▶ _Task_:
Could you restate all of the records below exactly, with the pictures left out?

[Source data]
* * *

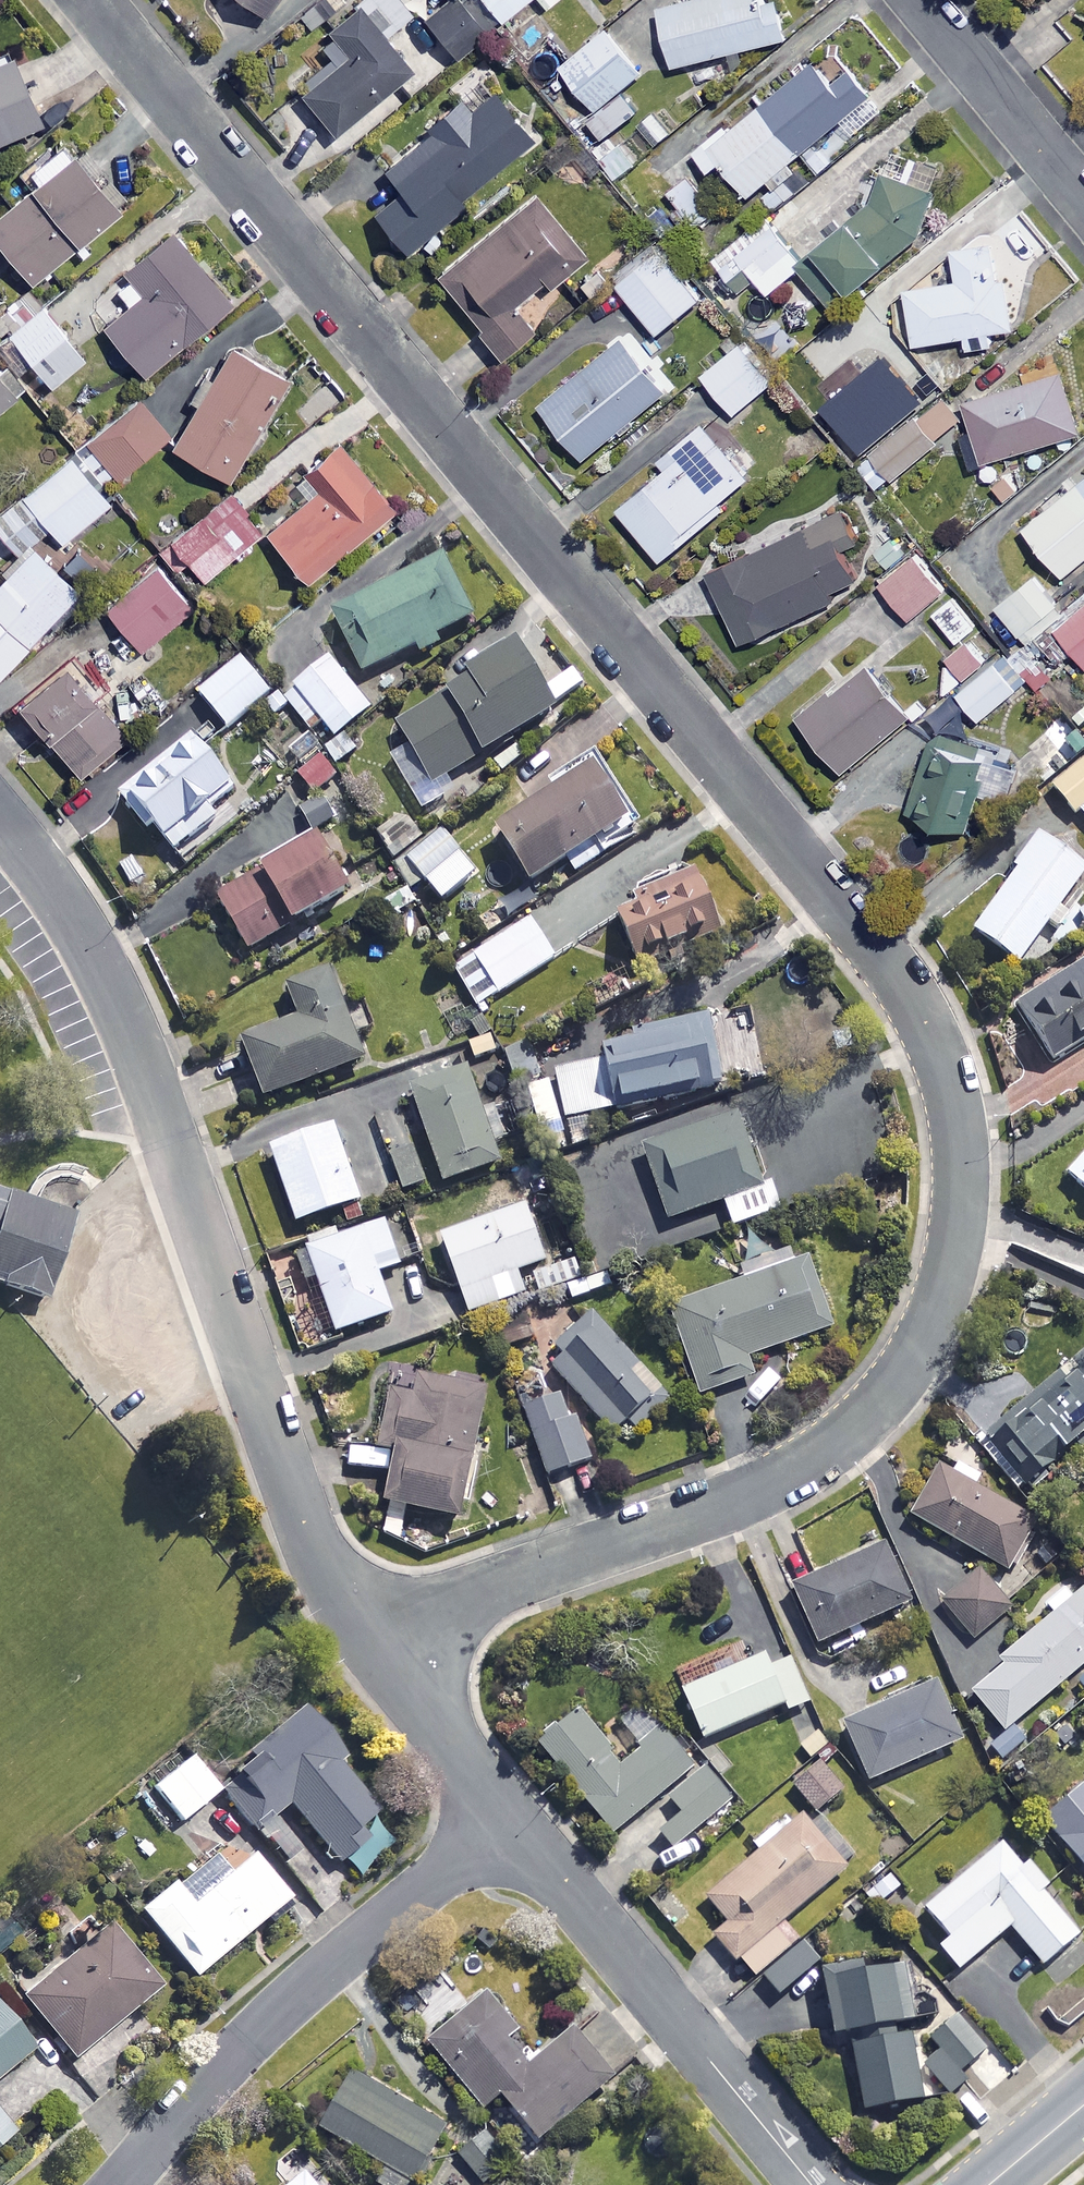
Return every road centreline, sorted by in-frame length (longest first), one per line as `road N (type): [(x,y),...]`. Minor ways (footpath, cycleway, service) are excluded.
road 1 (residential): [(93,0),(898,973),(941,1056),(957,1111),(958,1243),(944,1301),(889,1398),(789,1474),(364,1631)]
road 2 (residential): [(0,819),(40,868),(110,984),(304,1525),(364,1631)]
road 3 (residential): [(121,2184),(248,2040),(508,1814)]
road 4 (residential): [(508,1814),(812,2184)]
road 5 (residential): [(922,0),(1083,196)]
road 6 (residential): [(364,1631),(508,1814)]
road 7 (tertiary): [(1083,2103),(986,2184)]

* * *

▶ _Your response_:
Return every road centreline, sorted by in-frame length (longest first), one per line as `road N (type): [(x,y),...]`. Minor ways (footpath, cycleway, service) are excluded.
road 1 (residential): [(93,0),(898,973),(941,1056),(957,1111),(958,1243),(944,1301),(889,1398),(789,1474),(364,1631)]
road 2 (residential): [(0,819),(40,868),(110,984),(304,1525),(364,1631)]
road 3 (residential): [(121,2184),(248,2040),(508,1814)]
road 4 (residential): [(508,1814),(812,2184)]
road 5 (residential): [(922,0),(1083,196)]
road 6 (residential): [(364,1631),(508,1814)]
road 7 (tertiary): [(1083,2103),(986,2184)]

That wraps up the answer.